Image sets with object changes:
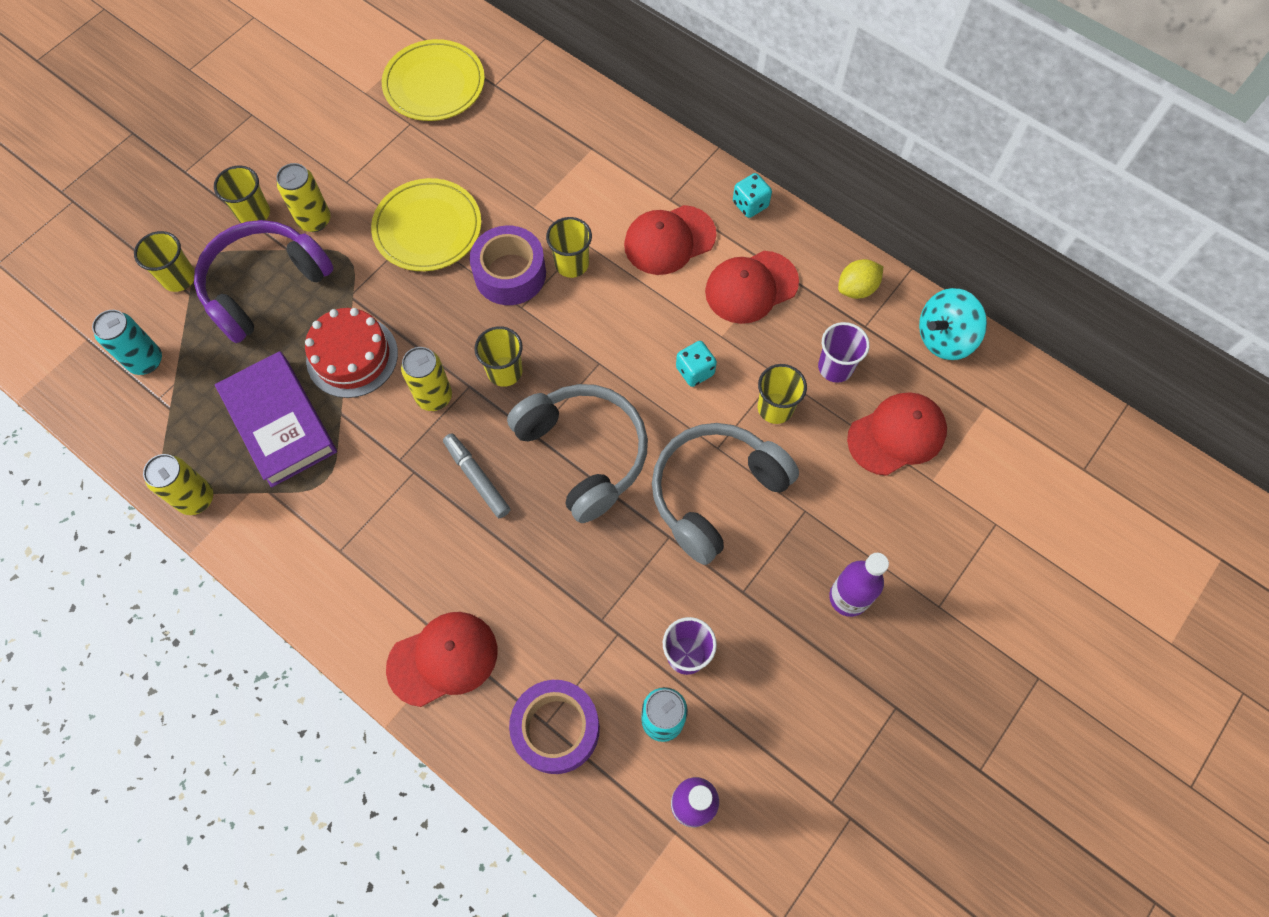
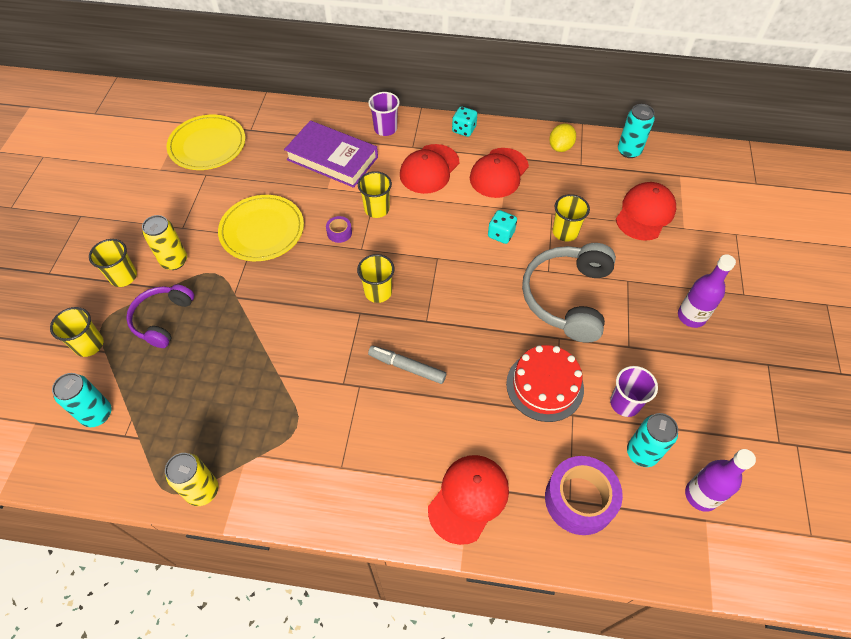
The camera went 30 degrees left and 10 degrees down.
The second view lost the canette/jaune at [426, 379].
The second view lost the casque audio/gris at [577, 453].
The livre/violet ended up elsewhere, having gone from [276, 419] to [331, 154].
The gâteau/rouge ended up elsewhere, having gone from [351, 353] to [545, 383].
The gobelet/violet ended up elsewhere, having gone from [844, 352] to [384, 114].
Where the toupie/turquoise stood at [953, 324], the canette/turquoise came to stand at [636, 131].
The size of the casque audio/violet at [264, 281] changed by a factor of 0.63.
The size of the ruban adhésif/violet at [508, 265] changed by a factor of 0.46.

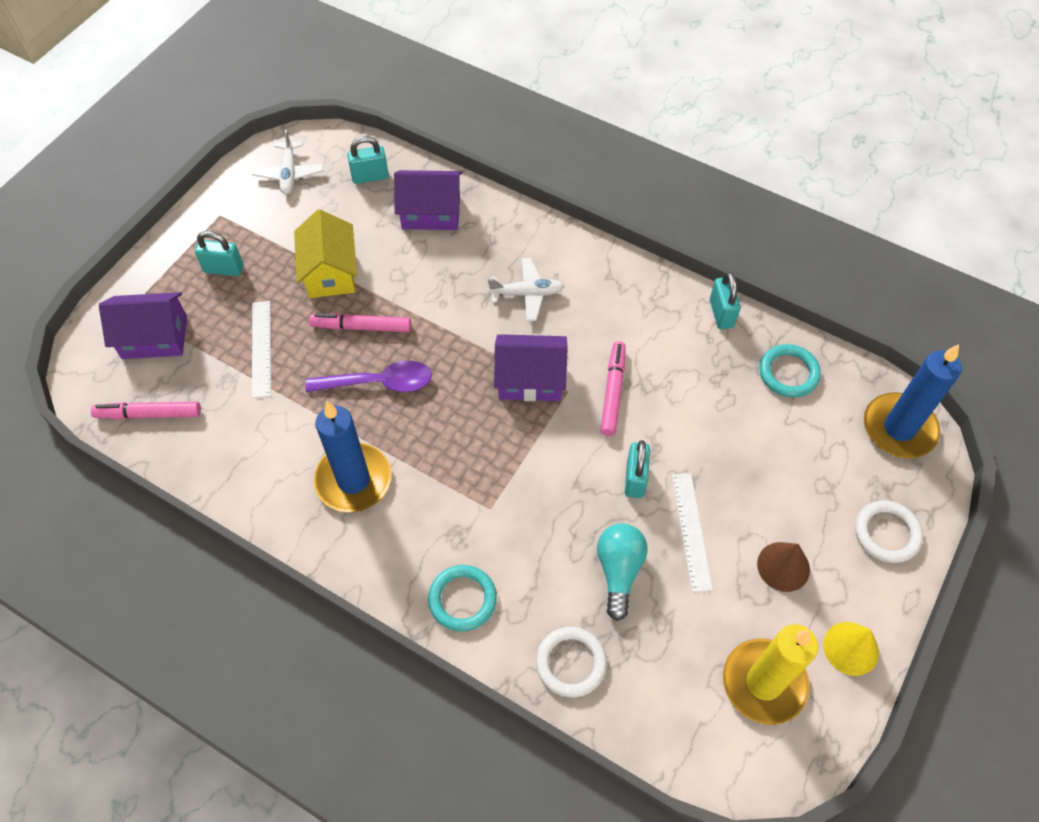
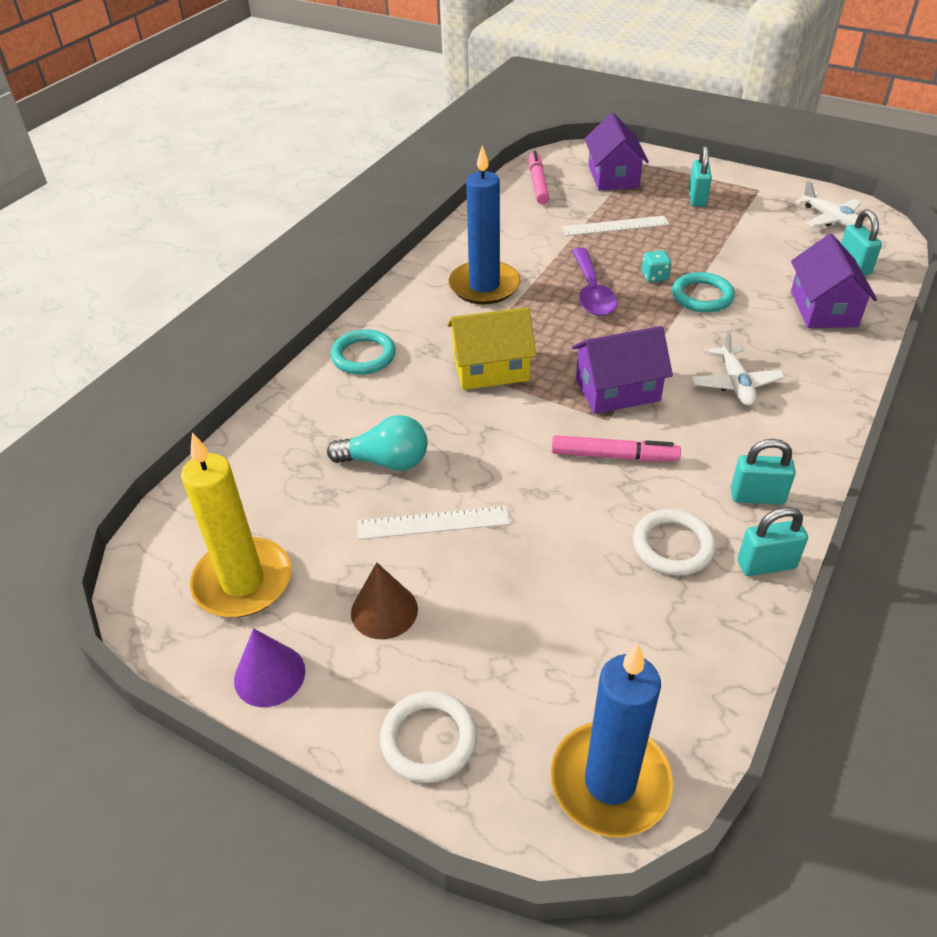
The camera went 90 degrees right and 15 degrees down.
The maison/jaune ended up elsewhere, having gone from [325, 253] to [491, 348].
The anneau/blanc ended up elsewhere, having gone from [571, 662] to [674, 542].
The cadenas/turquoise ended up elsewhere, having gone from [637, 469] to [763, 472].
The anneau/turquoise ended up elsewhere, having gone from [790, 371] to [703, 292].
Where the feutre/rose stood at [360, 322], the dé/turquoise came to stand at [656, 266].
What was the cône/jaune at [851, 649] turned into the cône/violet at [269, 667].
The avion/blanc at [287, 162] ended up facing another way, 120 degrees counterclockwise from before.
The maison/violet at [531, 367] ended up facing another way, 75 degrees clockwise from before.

- [WHAT THIS TASK INVOLVES]
Copy all lines above containing the string "canette".

- [RESPONSE AREA]
The second view lost the canette/jaune at [426, 379].
Where the toupie/turquoise stood at [953, 324], the canette/turquoise came to stand at [636, 131].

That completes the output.